Exercise requirements. Search the material below for the word "brick". Copy every line where it is found.

Recorded data.
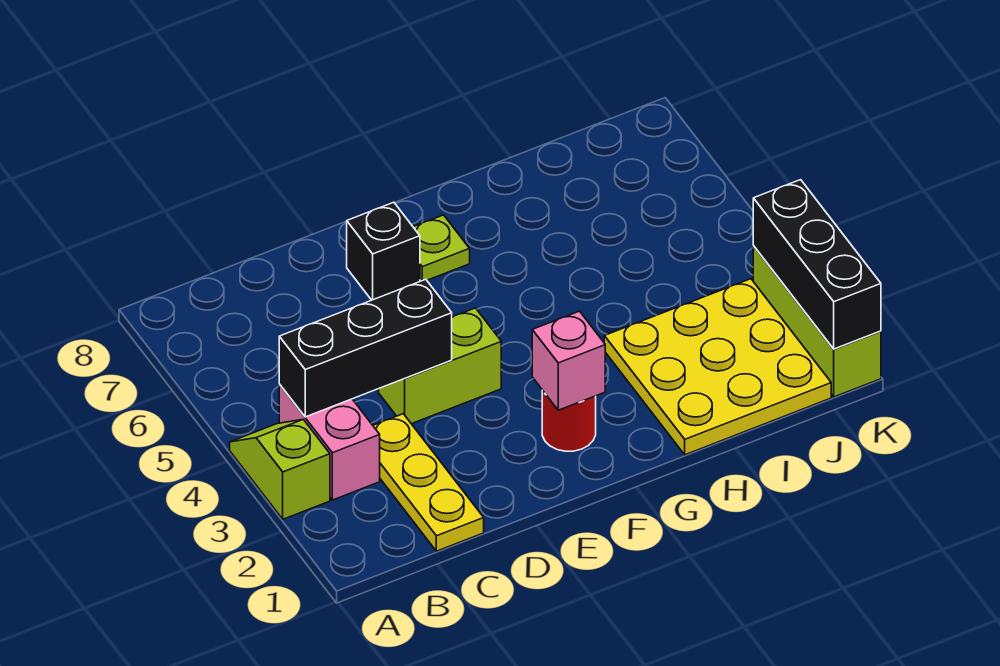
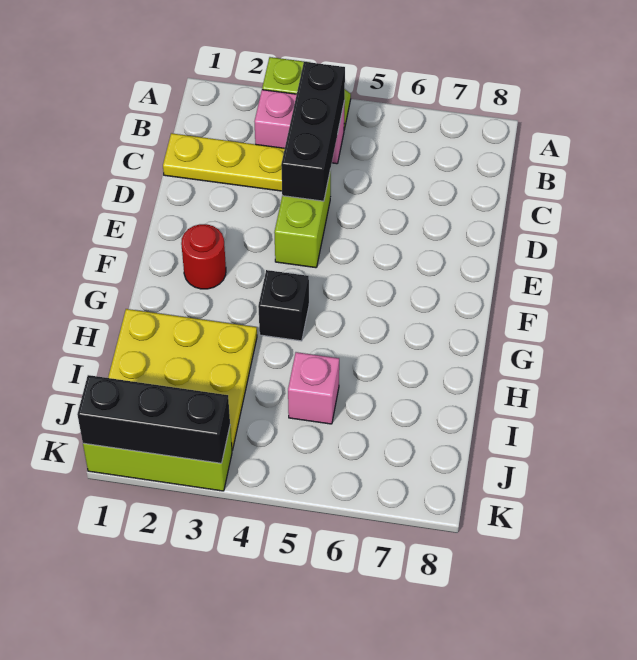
black brick E7 level 1 -> black brick G4 level 1
pink brick F2 level 2 -> pink brick I5 level 1
lime plate F7 level 1 -> none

Expected answer.
black brick E7 level 1 -> black brick G4 level 1
pink brick F2 level 2 -> pink brick I5 level 1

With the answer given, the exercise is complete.